BEGIN TASK MATERIAL

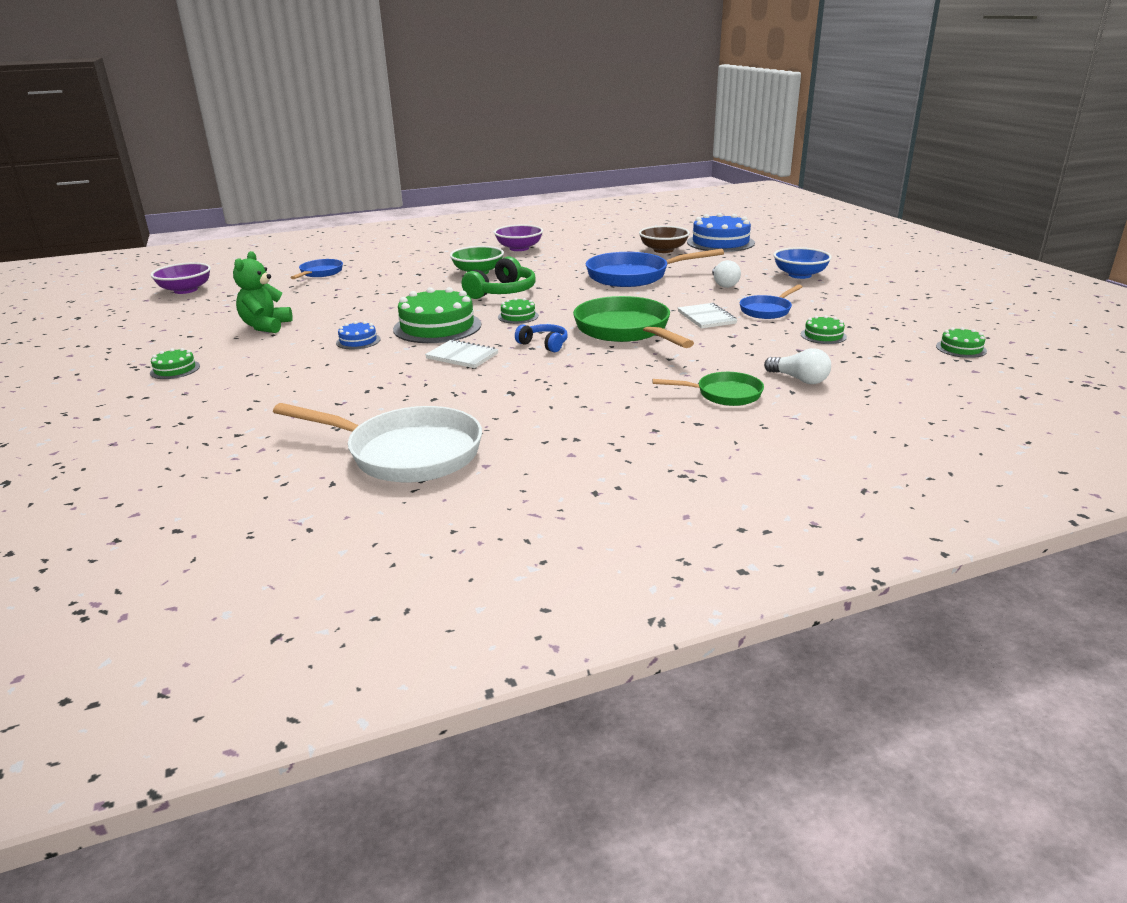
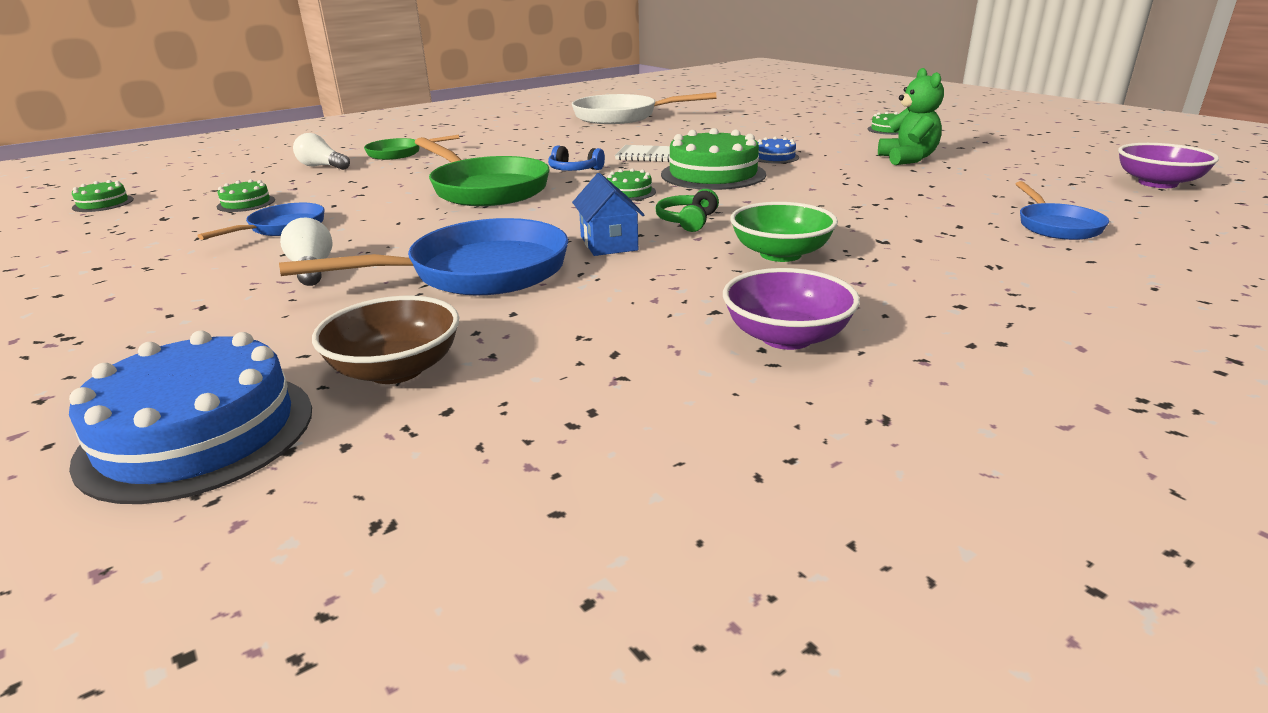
camera: 165 degrees right, 0 degrees up
(502, 292) = (687, 221): green headphones -> green headphones, size x0.60
(559, 284) = (609, 243): none -> blue house
(706, 318) = (378, 211): white notebook -> none
(800, 275) = (133, 306): blue bowl -> none

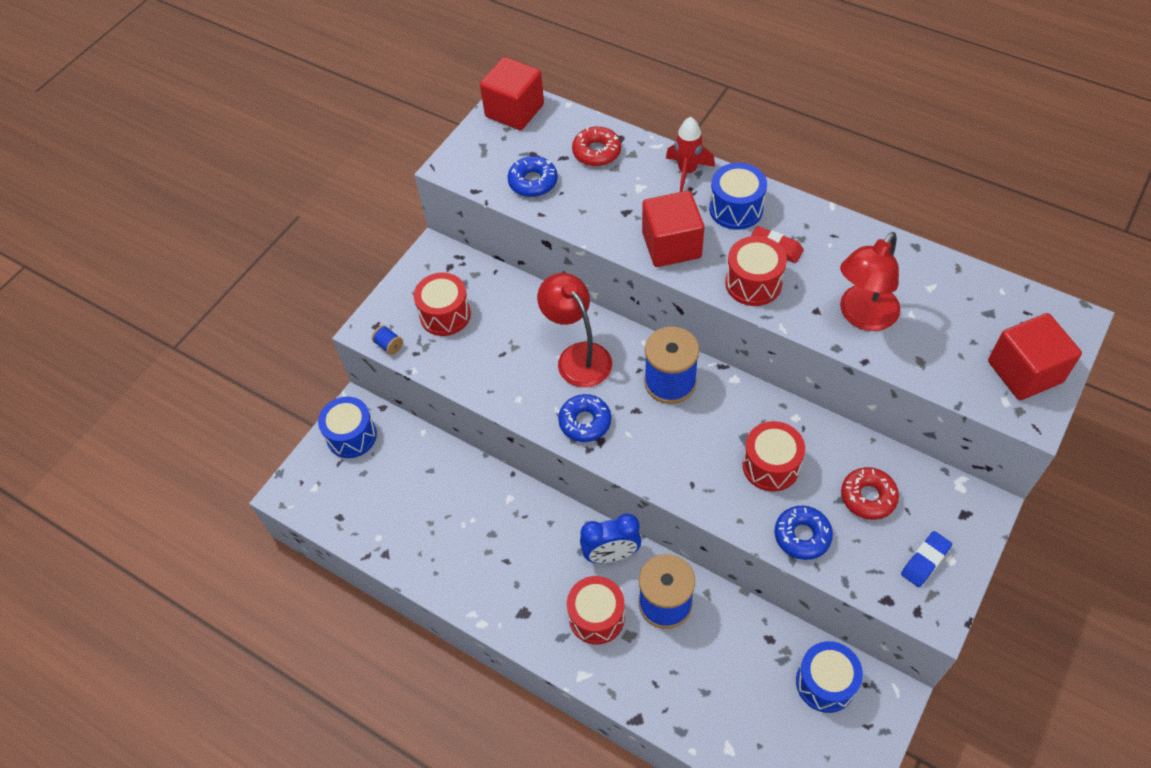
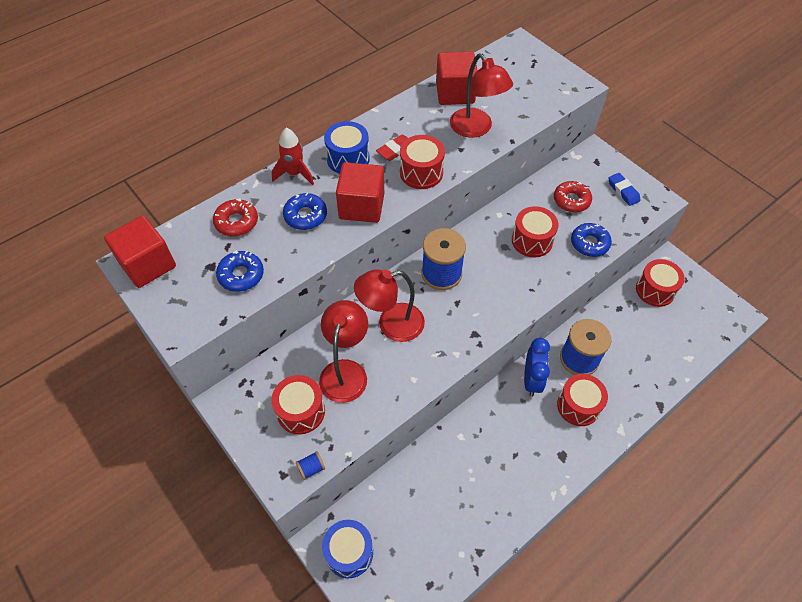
camera: 75 degrees left, 0 degrees up
(504, 335) = (345, 371): none -> red lamp
(585, 422) = (454, 339): blue donut -> blue donut (305, 216)
(825, 683) = (655, 290): blue drum -> red drum
(1024, 372) = (548, 76): red cube -> red cube (455, 93)

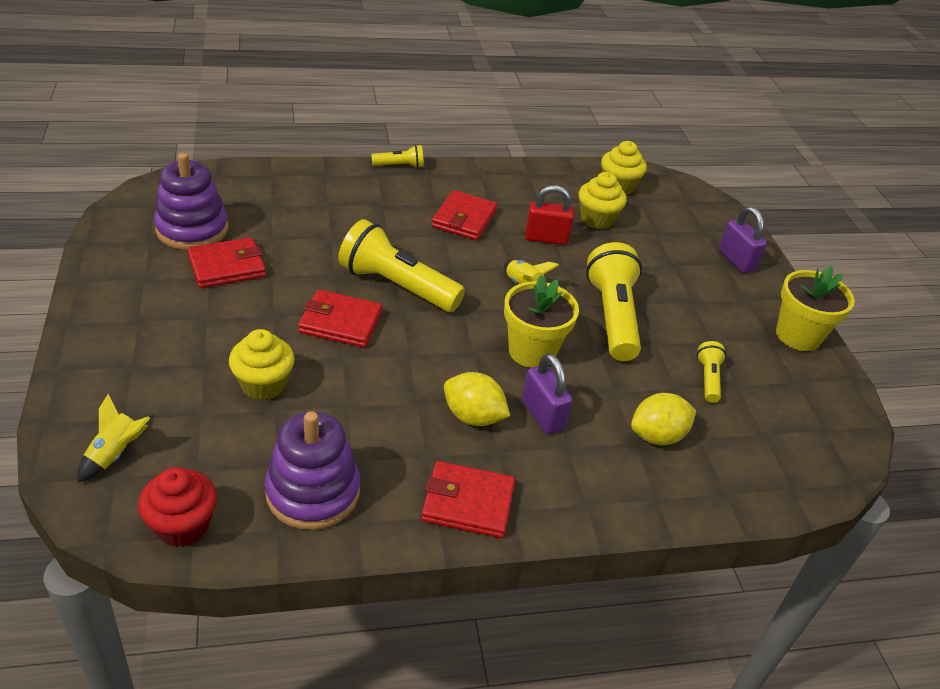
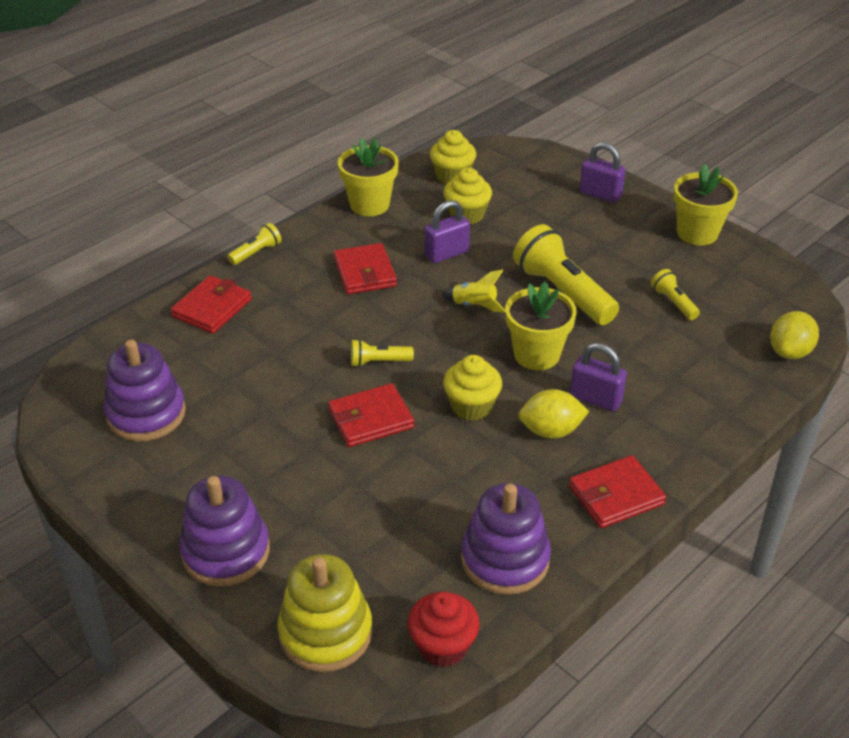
camera: 30 degrees left, 0 degrees up
(115, 454) = (325, 632): yellow rocket -> yellow stacking toy
(124, 351) = (226, 552): none -> purple stacking toy
(227, 266) = (219, 428): red wallet -> red wallet (212, 308)
(263, 384) = (372, 505): yellow cupcake -> yellow cupcake (471, 406)
(397, 286) = (378, 362): yellow flashlight -> yellow flashlight, size x0.48
(525, 175) = (369, 205): none -> yellow flower pot
(546, 238) = (446, 254): red padlock -> purple padlock
(657, 436) = (684, 366): yellow lemon -> yellow lemon (789, 352)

END TASK MATERIAL

### TASK BRIEF
Would you please filter the lines above and copy every one that includes "blue"?

### REPLY TO THE TASK
(559, 284) = (609, 243): none -> blue house
(800, 275) = (133, 306): blue bowl -> none
(585, 422) = (454, 339): blue donut -> blue donut (305, 216)
(825, 683) = (655, 290): blue drum -> red drum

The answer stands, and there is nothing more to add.